**Provided records**.

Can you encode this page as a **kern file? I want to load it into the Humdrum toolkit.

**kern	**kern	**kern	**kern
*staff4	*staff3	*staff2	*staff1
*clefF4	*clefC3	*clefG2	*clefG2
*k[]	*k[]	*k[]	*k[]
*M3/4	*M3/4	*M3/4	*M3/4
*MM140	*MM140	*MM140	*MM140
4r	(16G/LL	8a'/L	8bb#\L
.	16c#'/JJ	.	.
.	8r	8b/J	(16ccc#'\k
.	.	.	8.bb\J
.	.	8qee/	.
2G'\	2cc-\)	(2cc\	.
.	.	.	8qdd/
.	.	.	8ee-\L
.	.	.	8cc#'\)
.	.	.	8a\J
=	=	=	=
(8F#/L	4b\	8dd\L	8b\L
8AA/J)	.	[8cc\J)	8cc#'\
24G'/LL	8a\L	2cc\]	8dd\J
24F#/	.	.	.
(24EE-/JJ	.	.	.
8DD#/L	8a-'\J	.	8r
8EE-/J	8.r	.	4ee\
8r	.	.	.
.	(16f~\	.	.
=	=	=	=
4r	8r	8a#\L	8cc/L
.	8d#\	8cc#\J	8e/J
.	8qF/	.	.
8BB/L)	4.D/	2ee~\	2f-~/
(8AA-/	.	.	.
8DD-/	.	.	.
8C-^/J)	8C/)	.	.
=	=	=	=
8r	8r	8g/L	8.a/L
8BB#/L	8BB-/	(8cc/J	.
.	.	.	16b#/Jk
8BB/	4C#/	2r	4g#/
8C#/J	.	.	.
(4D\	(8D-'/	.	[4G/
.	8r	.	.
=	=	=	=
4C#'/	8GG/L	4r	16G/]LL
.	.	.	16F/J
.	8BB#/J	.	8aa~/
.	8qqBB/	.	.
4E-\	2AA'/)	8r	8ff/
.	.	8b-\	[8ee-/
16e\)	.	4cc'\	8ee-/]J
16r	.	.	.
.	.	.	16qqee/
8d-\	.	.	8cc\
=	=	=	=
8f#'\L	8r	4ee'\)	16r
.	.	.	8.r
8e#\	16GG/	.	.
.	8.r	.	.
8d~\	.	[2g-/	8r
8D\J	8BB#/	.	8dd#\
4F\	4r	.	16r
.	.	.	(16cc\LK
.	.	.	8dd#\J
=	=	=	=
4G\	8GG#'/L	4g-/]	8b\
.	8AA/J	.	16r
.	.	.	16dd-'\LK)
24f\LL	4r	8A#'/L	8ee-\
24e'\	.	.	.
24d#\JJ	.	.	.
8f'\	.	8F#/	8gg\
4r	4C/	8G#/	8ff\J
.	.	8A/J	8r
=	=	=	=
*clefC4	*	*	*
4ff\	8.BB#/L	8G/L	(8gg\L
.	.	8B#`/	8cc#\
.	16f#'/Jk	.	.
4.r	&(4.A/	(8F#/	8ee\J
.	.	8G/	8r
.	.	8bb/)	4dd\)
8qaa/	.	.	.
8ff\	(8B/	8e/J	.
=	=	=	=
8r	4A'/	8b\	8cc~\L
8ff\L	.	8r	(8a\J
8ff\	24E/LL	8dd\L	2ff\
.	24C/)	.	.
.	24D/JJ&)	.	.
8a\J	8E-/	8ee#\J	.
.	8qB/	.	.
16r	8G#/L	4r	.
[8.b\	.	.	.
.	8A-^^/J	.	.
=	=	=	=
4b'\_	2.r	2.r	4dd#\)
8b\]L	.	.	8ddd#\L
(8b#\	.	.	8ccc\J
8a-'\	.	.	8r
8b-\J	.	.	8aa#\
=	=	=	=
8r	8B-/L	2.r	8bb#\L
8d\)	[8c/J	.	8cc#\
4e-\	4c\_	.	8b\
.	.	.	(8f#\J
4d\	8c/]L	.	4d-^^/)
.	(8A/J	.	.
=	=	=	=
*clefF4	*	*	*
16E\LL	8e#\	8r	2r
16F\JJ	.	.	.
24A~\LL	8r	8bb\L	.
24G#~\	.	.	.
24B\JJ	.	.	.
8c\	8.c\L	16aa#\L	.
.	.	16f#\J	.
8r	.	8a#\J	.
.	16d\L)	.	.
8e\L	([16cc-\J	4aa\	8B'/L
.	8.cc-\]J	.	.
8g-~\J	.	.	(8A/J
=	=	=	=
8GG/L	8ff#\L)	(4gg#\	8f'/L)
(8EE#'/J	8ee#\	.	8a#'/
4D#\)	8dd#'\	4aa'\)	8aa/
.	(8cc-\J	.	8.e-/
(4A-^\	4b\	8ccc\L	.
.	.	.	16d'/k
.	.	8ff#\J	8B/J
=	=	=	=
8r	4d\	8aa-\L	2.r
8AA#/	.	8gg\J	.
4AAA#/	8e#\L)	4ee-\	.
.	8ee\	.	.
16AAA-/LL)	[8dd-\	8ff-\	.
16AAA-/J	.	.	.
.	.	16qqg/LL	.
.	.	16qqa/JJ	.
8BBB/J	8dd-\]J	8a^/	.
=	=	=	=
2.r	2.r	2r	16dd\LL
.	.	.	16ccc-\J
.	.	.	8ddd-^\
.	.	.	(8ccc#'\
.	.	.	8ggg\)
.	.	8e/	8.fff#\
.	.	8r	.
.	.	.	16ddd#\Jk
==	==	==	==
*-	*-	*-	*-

**Set exercise**. Please count the lines in the records that contain the string "kern" with matching case, and give only the number.

**Result of the exercise**. 2